» **To do**:
The whole listing needs retyping exactly; keep the pictures out of it.

» **Source material**:
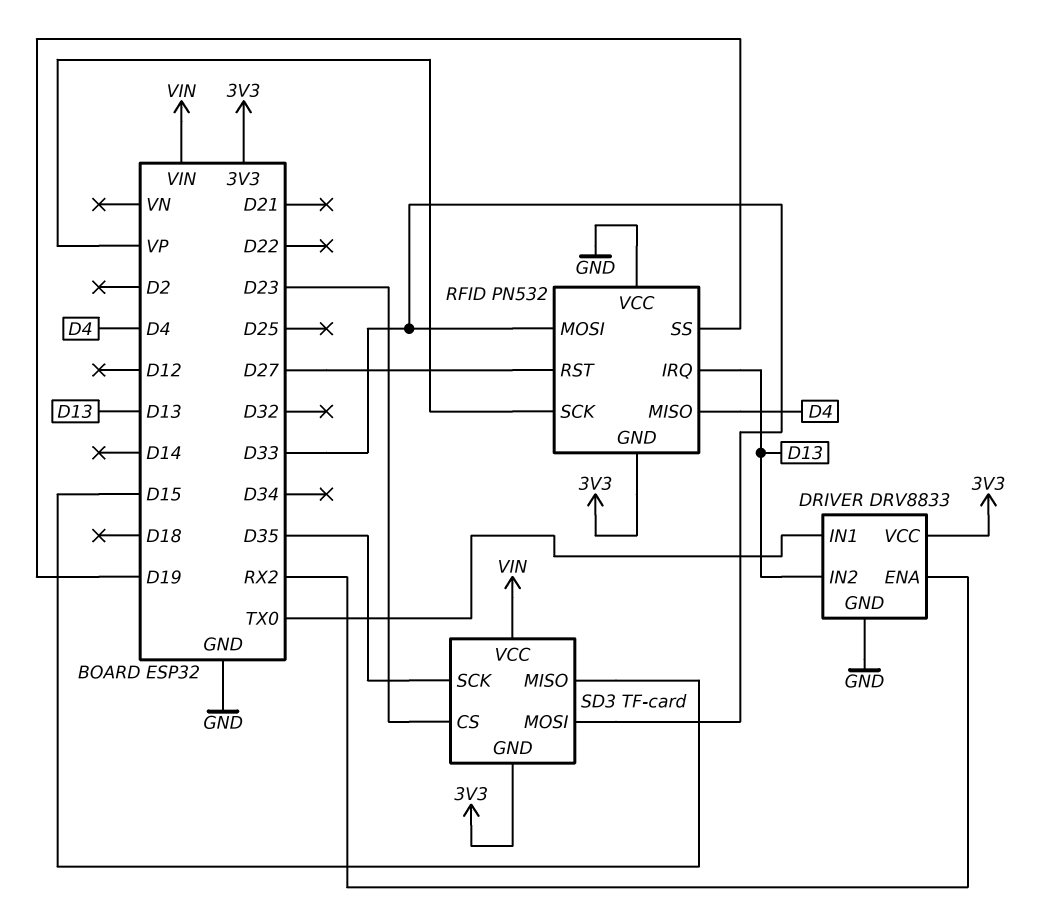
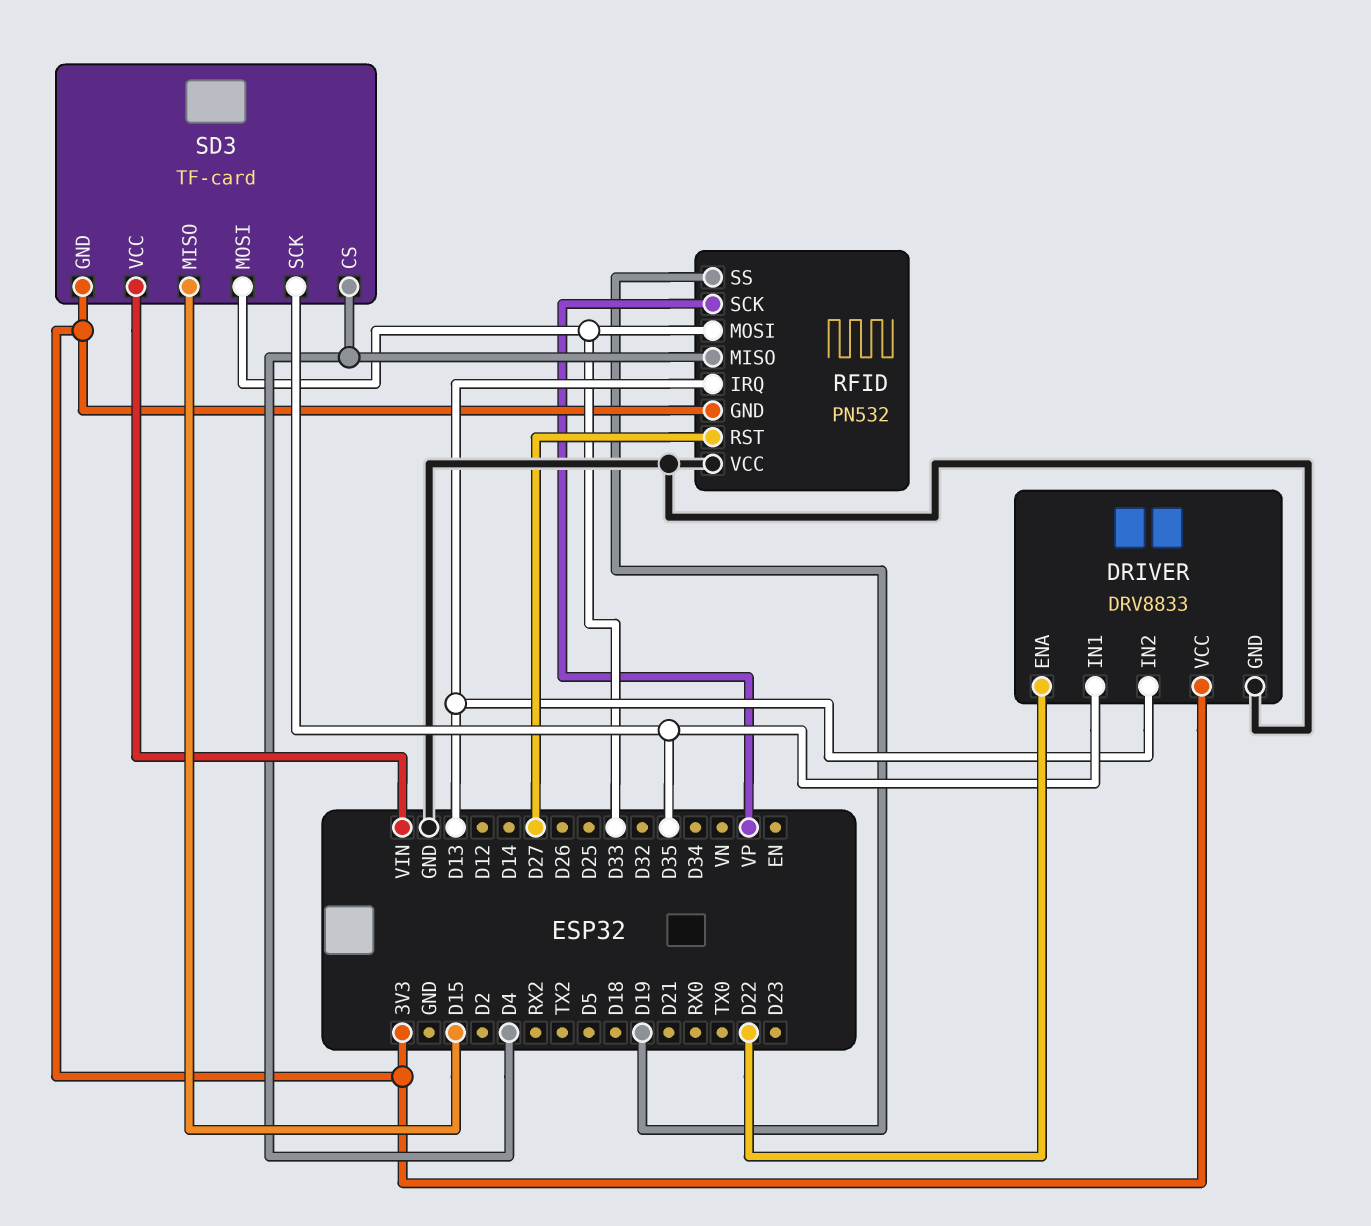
DRIVER pin ENA: RX2 -> D22
DRIVER pin IN1: TX0 -> D35
SD3 pin CS: D23 -> D4

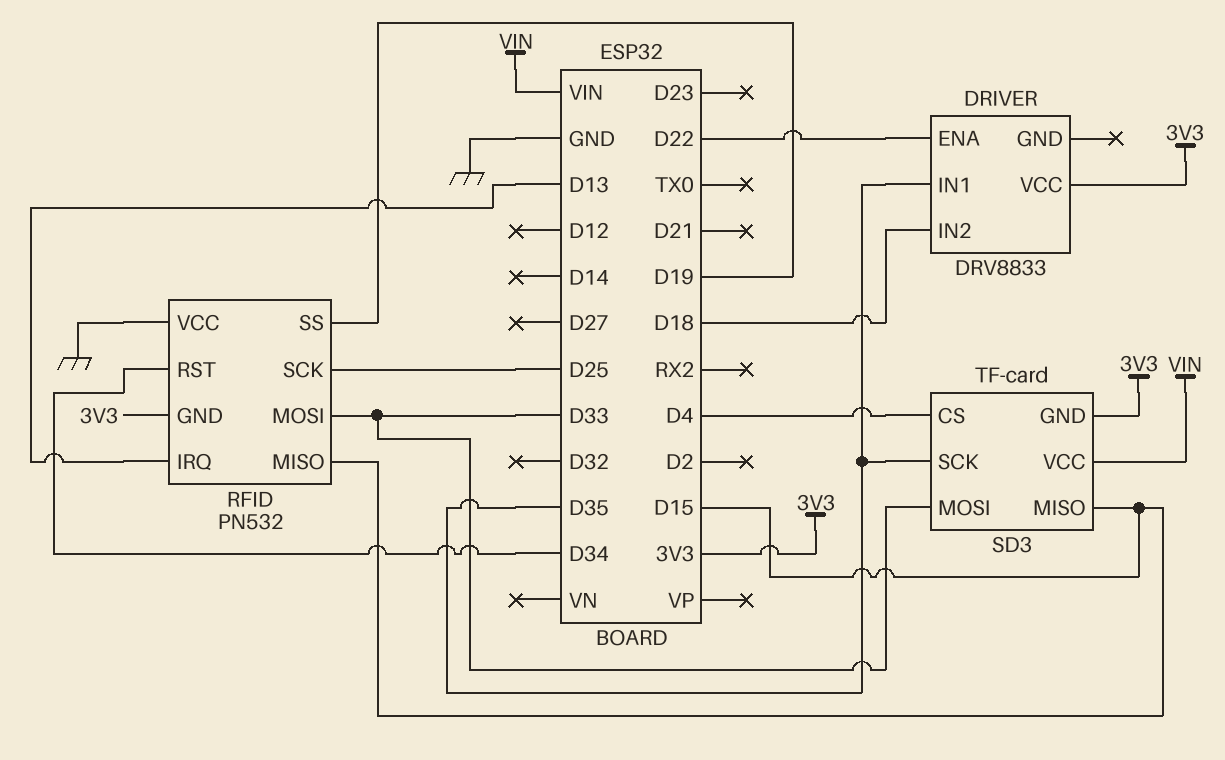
DRIVER pin GND: GND -> none
DRIVER pin IN2: D13 -> D18
RFID pin MISO: D4 -> D15
RFID pin RST: D27 -> D34
RFID pin SCK: VP -> D25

» **Completed task**:
DRIVER pin ENA: RX2 -> D22
DRIVER pin IN1: TX0 -> D35
SD3 pin CS: D23 -> D4

DRIVER pin GND: GND -> none
DRIVER pin IN2: D13 -> D18
RFID pin MISO: D4 -> D15
RFID pin RST: D27 -> D34
RFID pin SCK: VP -> D25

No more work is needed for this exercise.